» **Request**
From the listing below, copy every line with the word "black".

» **Records to use**

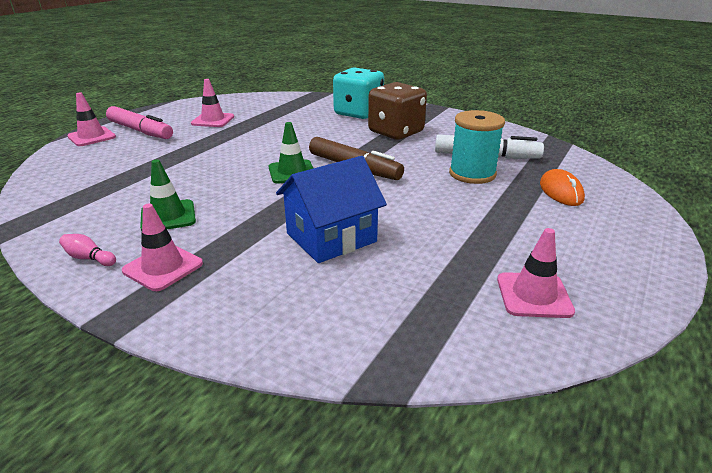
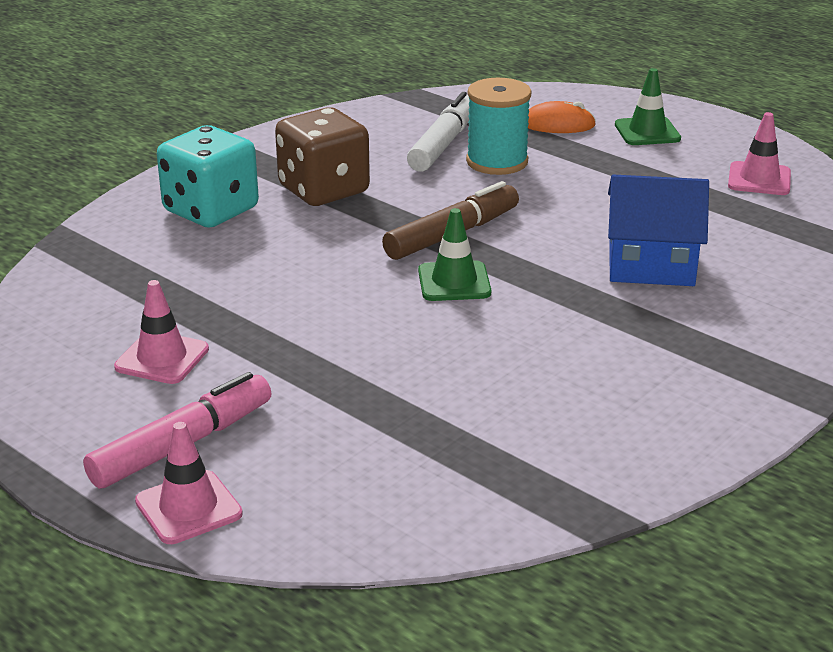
camera: 80 degrees left, 0 degrees up
(89, 258) = (693, 432): pink bowling pin -> none
(163, 267) = (714, 373): pink traffic cone -> none
(168, 216) = (582, 380): green traffic cone -> green traffic cone (647, 132)
(331, 237) = (651, 264): blue house -> blue house turned 60 degrees counterclockwise

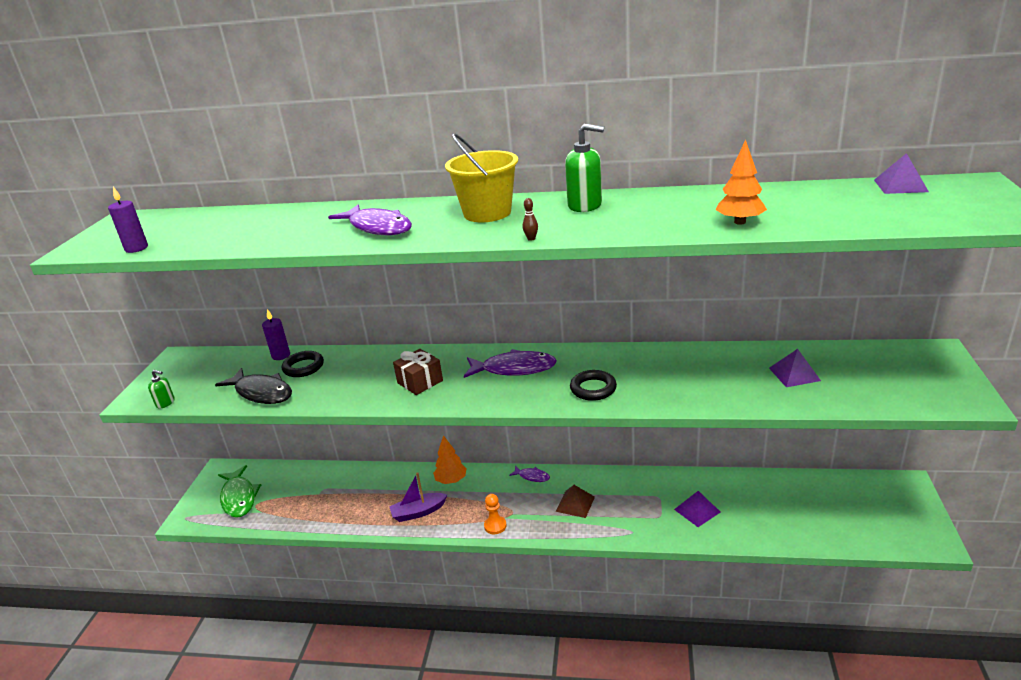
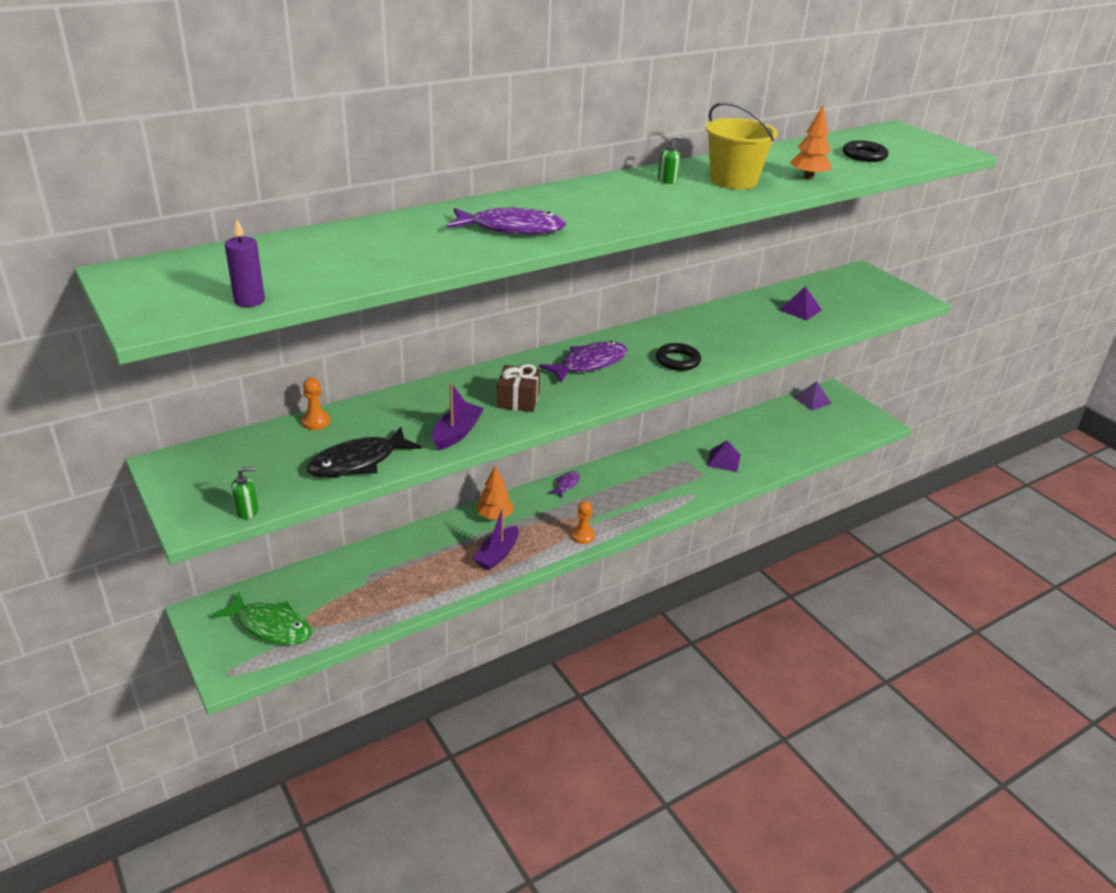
camera: 45 degrees left, 5 degrees up
(261, 393) = (358, 462): black fish -> black fish turned 150 degrees clockwise
(281, 355) = (316, 422): purple candle -> orange pawn
(303, 367) = (366, 424): black ring -> black ring (864, 155)
(344, 394) = (457, 433): none -> purple boat
(487, 213) = (593, 199): yellow bucket -> yellow bucket (733, 181)
(531, 239) = (680, 215): brown bowling pin -> none
(532, 476) = (566, 484): purple fish -> purple fish turned 45 degrees counterclockwise
(575, 504) = (628, 491): brown pyramid -> none
(585, 205) = (667, 180): green soap dispenser -> green soap dispenser, size x0.56
(900, 185) = (860, 136): purple pyramid -> purple pyramid (812, 400)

» **Result**
(261, 393) = (358, 462): black fish -> black fish turned 150 degrees clockwise
(303, 367) = (366, 424): black ring -> black ring (864, 155)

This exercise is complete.